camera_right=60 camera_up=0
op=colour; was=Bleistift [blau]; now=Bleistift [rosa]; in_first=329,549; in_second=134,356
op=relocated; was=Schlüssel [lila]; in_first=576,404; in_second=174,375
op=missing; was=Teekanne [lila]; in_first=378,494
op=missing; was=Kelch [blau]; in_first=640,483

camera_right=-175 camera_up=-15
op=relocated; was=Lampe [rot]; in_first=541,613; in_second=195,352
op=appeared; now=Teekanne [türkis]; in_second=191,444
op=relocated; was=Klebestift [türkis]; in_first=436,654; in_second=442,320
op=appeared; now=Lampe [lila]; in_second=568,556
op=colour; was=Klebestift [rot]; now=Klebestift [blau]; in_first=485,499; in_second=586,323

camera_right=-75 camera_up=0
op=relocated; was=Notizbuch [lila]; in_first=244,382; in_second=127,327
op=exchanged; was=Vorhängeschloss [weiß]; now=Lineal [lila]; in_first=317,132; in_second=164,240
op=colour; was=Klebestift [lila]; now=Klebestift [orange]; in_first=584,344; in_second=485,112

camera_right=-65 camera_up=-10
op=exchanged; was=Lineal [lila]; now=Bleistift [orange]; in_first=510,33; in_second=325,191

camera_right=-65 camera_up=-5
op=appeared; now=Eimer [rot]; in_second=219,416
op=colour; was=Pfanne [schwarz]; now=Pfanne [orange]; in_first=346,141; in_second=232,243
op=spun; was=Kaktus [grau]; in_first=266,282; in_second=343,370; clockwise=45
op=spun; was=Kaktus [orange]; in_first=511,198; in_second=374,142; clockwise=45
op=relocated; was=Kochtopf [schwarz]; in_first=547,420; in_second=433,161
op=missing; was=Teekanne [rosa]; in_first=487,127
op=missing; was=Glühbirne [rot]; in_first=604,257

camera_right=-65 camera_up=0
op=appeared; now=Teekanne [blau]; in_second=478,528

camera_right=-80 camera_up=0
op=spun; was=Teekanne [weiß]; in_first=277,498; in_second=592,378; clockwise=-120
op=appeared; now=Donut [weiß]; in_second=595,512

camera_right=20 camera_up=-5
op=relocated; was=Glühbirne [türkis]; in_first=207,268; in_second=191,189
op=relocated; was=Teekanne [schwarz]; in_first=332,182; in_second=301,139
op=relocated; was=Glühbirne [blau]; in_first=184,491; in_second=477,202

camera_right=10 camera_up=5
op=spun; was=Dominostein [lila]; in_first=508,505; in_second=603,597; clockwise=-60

○ ○ ○ ○

[TASK OBJECTIVE] Looking at the data above, write out exactly the lines that start at the one containing "op=colour; was=Bleistift [blau];" and end at the one containing "op=missing; was=Teekanne [lila];"; include both and nothing beyond.

[RESPONSE BOX]
op=colour; was=Bleistift [blau]; now=Bleistift [rosa]; in_first=329,549; in_second=134,356
op=relocated; was=Schlüssel [lila]; in_first=576,404; in_second=174,375
op=missing; was=Teekanne [lila]; in_first=378,494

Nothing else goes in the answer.